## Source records
++++++++++
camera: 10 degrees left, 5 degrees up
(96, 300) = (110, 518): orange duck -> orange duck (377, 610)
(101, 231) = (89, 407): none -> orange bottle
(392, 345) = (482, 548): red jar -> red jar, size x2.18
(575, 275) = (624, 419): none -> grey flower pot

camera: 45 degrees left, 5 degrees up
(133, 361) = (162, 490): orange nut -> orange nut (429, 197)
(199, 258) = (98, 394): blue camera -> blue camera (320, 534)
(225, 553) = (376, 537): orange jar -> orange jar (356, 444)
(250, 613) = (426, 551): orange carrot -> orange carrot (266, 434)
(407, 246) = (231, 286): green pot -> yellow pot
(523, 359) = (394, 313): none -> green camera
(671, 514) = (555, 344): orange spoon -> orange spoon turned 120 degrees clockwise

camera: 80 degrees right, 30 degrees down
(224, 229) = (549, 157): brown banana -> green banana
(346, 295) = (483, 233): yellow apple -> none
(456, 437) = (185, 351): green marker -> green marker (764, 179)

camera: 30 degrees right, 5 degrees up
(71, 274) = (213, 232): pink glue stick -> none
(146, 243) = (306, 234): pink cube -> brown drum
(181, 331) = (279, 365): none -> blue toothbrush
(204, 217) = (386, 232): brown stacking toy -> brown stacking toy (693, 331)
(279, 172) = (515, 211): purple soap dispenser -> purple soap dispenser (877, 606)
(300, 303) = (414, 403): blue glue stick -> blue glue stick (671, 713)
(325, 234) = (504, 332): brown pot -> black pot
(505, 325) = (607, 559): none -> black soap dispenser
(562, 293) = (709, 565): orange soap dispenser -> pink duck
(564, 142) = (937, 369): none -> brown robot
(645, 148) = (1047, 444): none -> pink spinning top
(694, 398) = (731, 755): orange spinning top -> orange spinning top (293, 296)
++++++++++
## HOW TO COMPLETE THIS TASK
Every line of the data above that includes "yellow" should be listed.

## RESPONSE TO THE TASK
(407, 246) = (231, 286): green pot -> yellow pot
(346, 295) = (483, 233): yellow apple -> none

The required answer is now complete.